Provide an exact transcription of all the records.
────
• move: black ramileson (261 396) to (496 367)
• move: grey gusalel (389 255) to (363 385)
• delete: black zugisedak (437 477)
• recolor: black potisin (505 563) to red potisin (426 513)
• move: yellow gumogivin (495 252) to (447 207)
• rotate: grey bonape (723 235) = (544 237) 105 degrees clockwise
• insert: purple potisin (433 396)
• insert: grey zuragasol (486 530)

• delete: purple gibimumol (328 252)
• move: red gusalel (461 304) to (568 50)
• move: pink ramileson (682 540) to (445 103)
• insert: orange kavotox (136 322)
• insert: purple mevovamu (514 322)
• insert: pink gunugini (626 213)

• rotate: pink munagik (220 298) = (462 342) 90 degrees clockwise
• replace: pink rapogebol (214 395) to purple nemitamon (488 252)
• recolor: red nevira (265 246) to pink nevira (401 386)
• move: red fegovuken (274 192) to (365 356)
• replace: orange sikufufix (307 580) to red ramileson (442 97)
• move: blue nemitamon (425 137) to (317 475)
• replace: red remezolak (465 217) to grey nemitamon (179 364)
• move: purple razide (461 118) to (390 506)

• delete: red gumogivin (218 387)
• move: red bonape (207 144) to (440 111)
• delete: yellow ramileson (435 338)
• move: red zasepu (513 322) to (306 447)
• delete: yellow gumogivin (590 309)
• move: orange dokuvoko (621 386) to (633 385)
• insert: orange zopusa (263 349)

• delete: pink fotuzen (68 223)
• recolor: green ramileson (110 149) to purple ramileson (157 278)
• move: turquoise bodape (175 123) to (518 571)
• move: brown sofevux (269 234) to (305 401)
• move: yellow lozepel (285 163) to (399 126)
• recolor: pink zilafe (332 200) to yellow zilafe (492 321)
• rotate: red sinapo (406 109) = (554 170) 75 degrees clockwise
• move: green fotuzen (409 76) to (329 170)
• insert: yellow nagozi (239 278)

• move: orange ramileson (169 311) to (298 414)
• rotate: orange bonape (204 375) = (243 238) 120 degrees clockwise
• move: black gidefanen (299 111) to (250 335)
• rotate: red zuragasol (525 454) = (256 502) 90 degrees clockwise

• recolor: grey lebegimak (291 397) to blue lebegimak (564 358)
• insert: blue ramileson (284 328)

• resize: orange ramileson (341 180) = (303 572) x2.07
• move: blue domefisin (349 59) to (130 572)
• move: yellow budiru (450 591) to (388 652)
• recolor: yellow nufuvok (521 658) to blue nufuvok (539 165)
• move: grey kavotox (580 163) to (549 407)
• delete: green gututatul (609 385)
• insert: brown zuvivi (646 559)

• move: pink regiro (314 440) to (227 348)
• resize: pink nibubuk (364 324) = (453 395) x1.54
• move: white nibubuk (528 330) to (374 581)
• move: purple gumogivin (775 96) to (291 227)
────
▸ SOLUTION:
• move: black ramileson (261 396) to (496 367)
• move: grey gusalel (389 255) to (363 385)
• delete: black zugisedak (437 477)
• recolor: black potisin (505 563) to red potisin (426 513)
• move: yellow gumogivin (495 252) to (447 207)
• rotate: grey bonape (723 235) = (544 237) 105 degrees clockwise
• insert: purple potisin (433 396)
• insert: grey zuragasol (486 530)

• delete: purple gibimumol (328 252)
• move: red gusalel (461 304) to (568 50)
• move: pink ramileson (682 540) to (445 103)
• insert: orange kavotox (136 322)
• insert: purple mevovamu (514 322)
• insert: pink gunugini (626 213)

• rotate: pink munagik (220 298) = (462 342) 90 degrees clockwise
• replace: pink rapogebol (214 395) to purple nemitamon (488 252)
• recolor: red nevira (265 246) to pink nevira (401 386)
• move: red fegovuken (274 192) to (365 356)
• replace: orange sikufufix (307 580) to red ramileson (442 97)
• move: blue nemitamon (425 137) to (317 475)
• replace: red remezolak (465 217) to grey nemitamon (179 364)
• move: purple razide (461 118) to (390 506)

• delete: red gumogivin (218 387)
• move: red bonape (207 144) to (440 111)
• delete: yellow ramileson (435 338)
• move: red zasepu (513 322) to (306 447)
• delete: yellow gumogivin (590 309)
• move: orange dokuvoko (621 386) to (633 385)
• insert: orange zopusa (263 349)

• delete: pink fotuzen (68 223)
• recolor: green ramileson (110 149) to purple ramileson (157 278)
• move: turquoise bodape (175 123) to (518 571)
• move: brown sofevux (269 234) to (305 401)
• move: yellow lozepel (285 163) to (399 126)
• recolor: pink zilafe (332 200) to yellow zilafe (492 321)
• rotate: red sinapo (406 109) = (554 170) 75 degrees clockwise
• move: green fotuzen (409 76) to (329 170)
• insert: yellow nagozi (239 278)

• move: orange ramileson (169 311) to (298 414)
• rotate: orange bonape (204 375) = (243 238) 120 degrees clockwise
• move: black gidefanen (299 111) to (250 335)
• rotate: red zuragasol (525 454) = (256 502) 90 degrees clockwise

• recolor: grey lebegimak (291 397) to blue lebegimak (564 358)
• insert: blue ramileson (284 328)

• resize: orange ramileson (341 180) = (303 572) x2.07
• move: blue domefisin (349 59) to (130 572)
• move: yellow budiru (450 591) to (388 652)
• recolor: yellow nufuvok (521 658) to blue nufuvok (539 165)
• move: grey kavotox (580 163) to (549 407)
• delete: green gututatul (609 385)
• insert: brown zuvivi (646 559)

• move: pink regiro (314 440) to (227 348)
• resize: pink nibubuk (364 324) = (453 395) x1.54
• move: white nibubuk (528 330) to (374 581)
• move: purple gumogivin (775 96) to (291 227)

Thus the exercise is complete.